[ENTRIES SUPPLIED]:
========================================================================

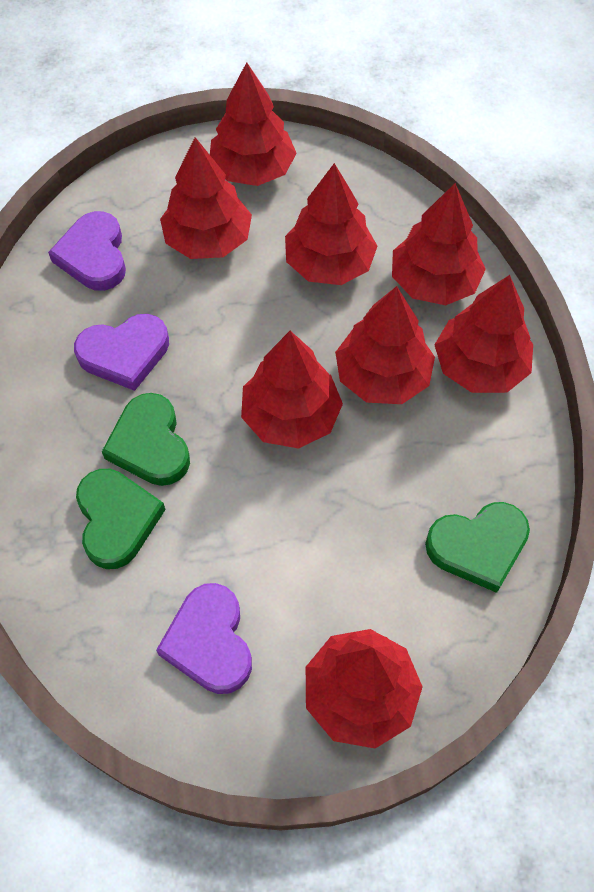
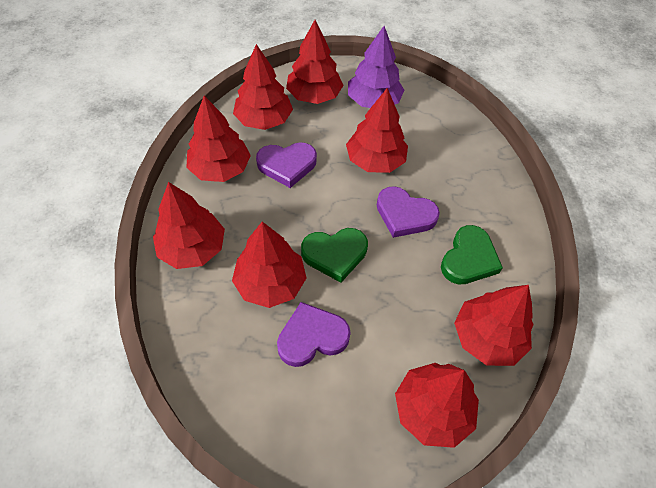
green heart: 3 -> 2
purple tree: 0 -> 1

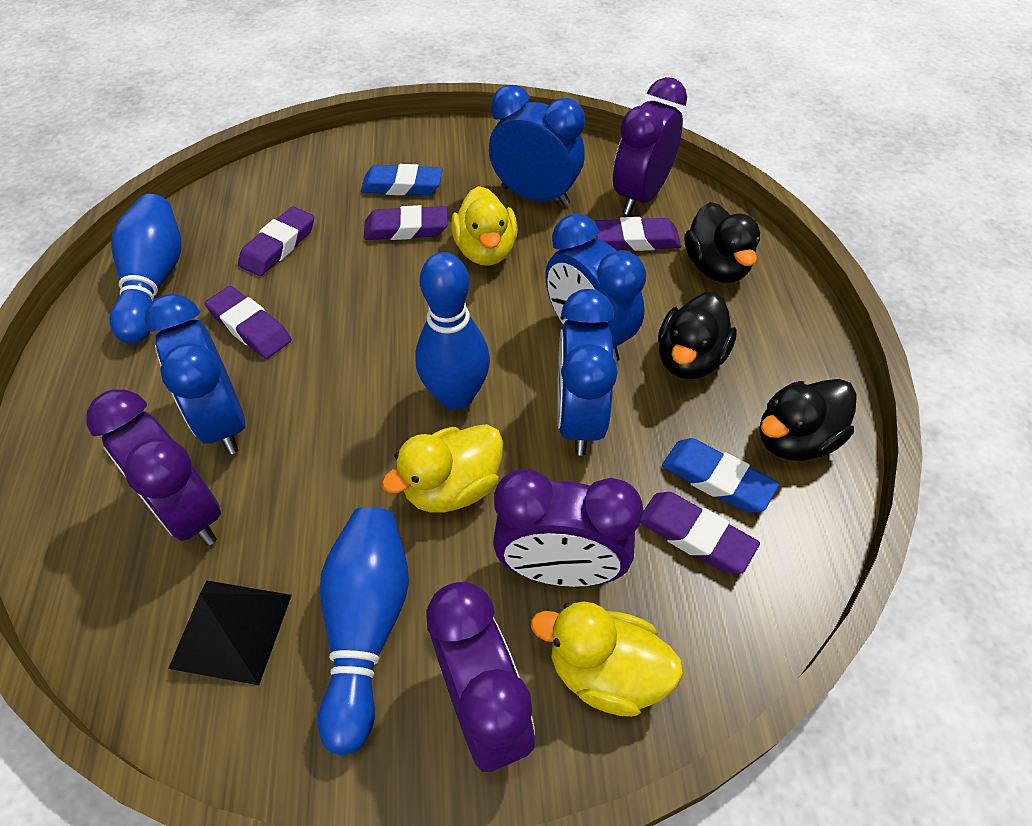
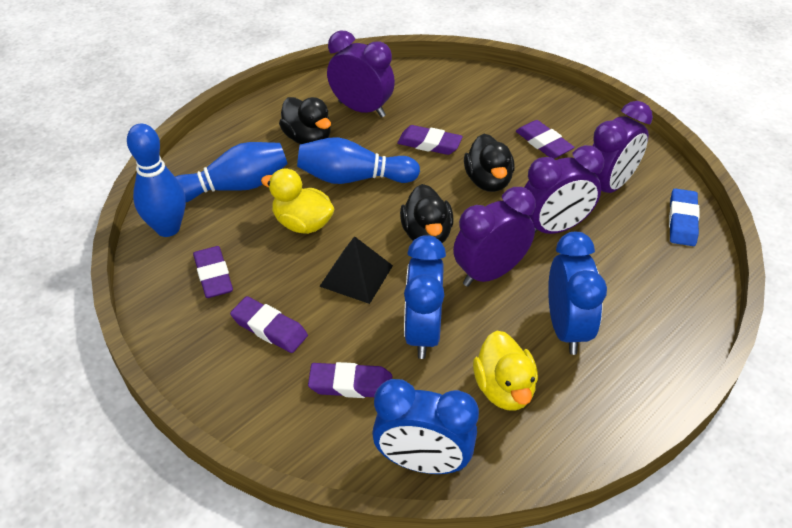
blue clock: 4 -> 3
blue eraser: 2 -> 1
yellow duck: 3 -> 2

========================================================================

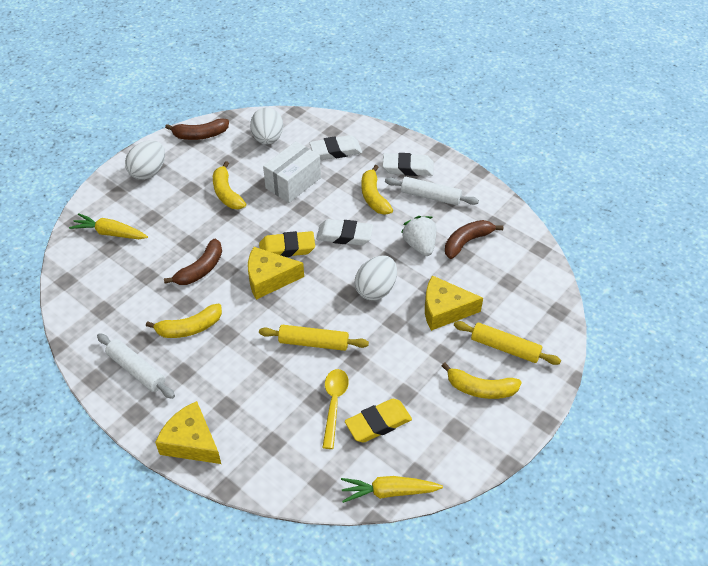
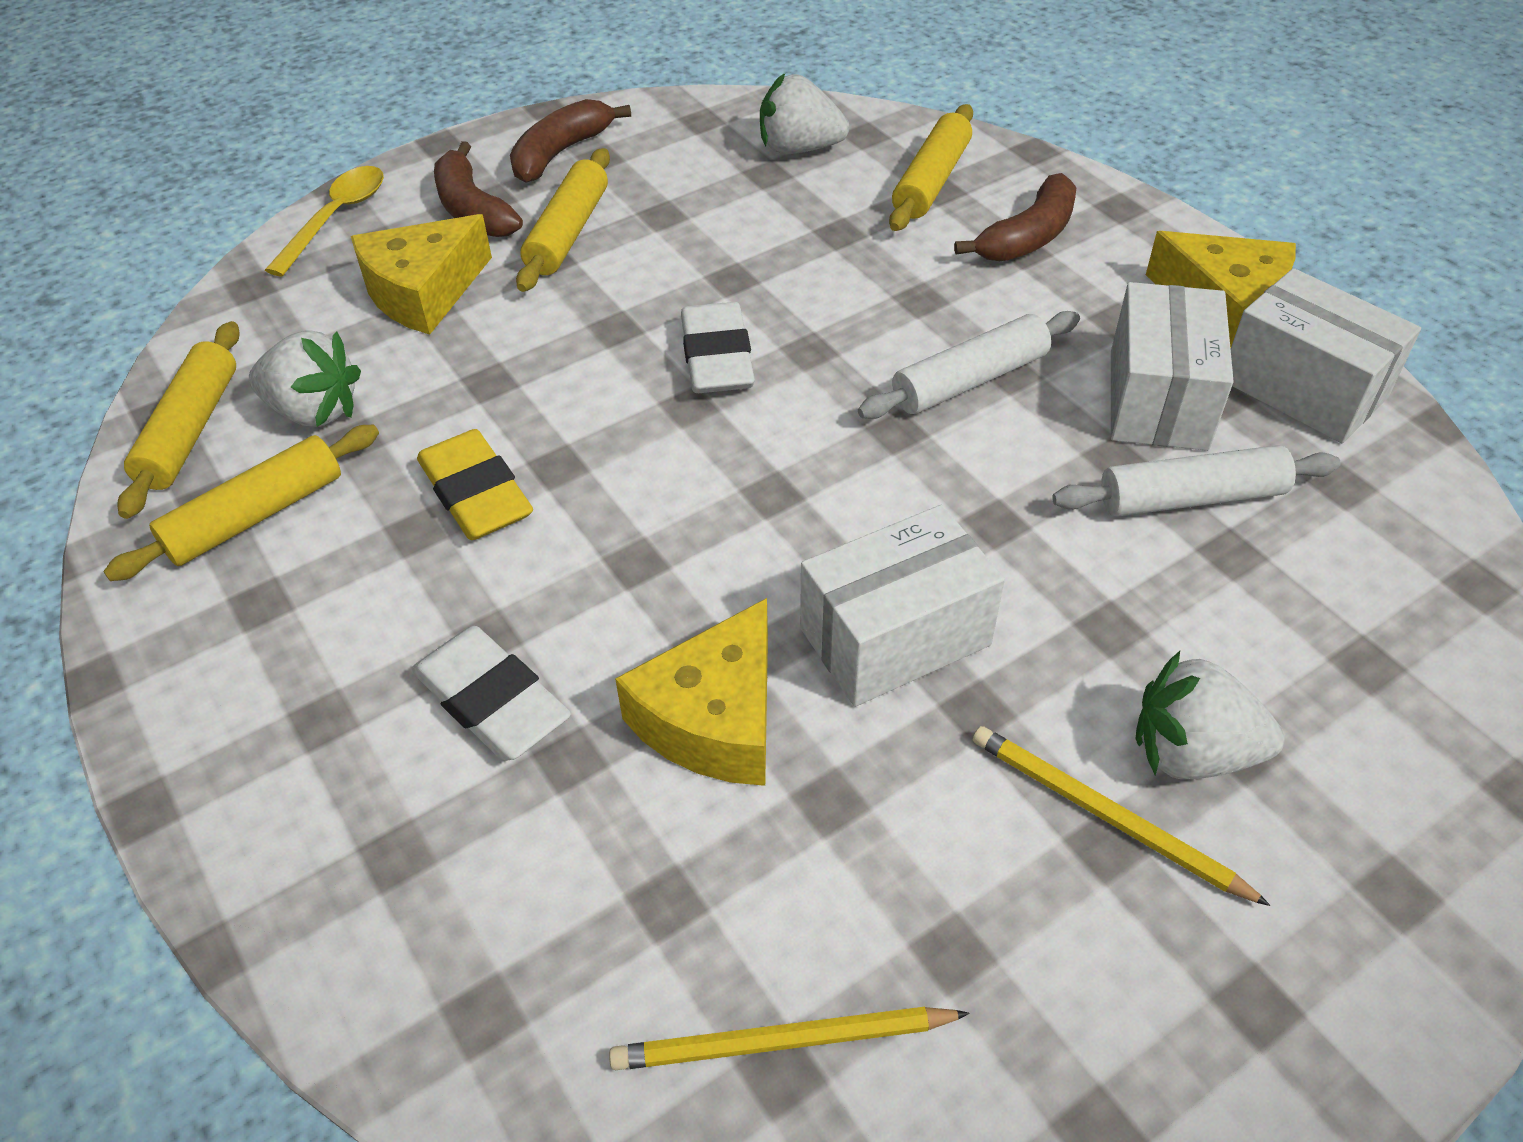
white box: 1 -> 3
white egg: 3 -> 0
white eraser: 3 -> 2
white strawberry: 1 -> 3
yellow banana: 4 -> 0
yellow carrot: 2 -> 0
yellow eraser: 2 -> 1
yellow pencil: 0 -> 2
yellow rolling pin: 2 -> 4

========================================================================

[REQUIRED WORK]: Please copy, exactly and with nothing else, the lines above beginning at the line that has "yellow carrot: 2 -> 0" and ending with the line that has "yellow rolling pin: 2 -> 4".

[OUTPUT FOR THIS TASK]:
yellow carrot: 2 -> 0
yellow eraser: 2 -> 1
yellow pencil: 0 -> 2
yellow rolling pin: 2 -> 4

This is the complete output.